Stored entries:
..............................

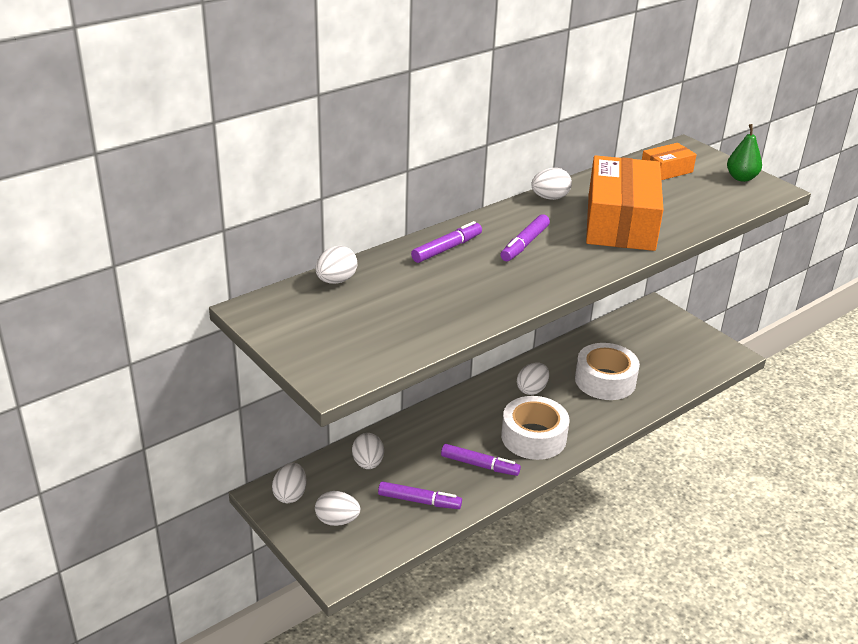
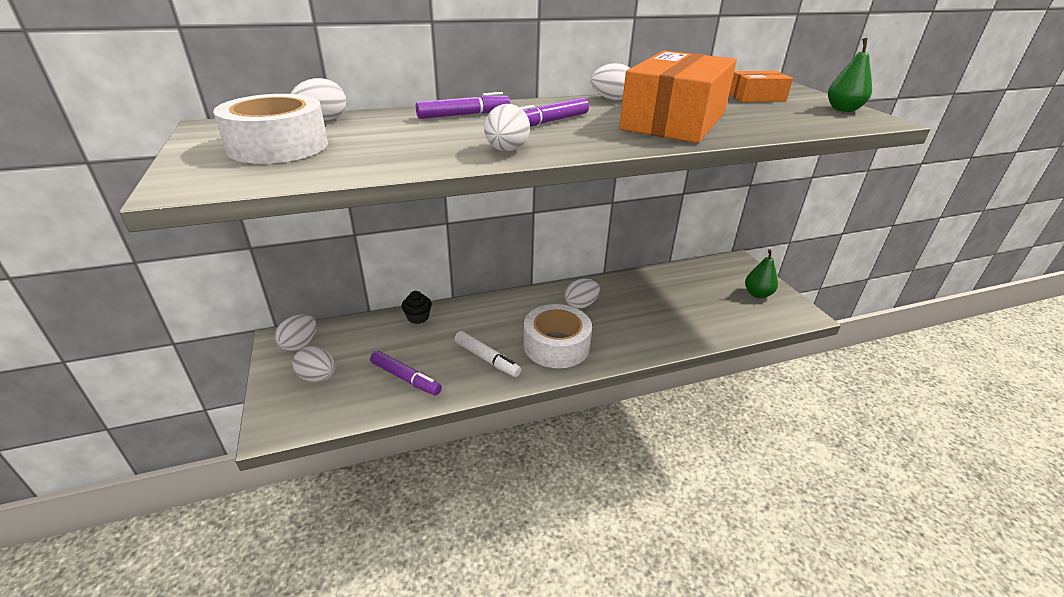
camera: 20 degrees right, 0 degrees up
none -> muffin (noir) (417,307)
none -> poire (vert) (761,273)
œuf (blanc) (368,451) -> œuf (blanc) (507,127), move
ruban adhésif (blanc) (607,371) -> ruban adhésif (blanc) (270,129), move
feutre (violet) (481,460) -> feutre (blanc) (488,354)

..............................

### Exercise directions
Write out every record exactly. Leave the pictures out.

### Exercise response
camera: 20 degrees right, 0 degrees up
none -> muffin (noir) (417,307)
none -> poire (vert) (761,273)
œuf (blanc) (368,451) -> œuf (blanc) (507,127), move
ruban adhésif (blanc) (607,371) -> ruban adhésif (blanc) (270,129), move
feutre (violet) (481,460) -> feutre (blanc) (488,354)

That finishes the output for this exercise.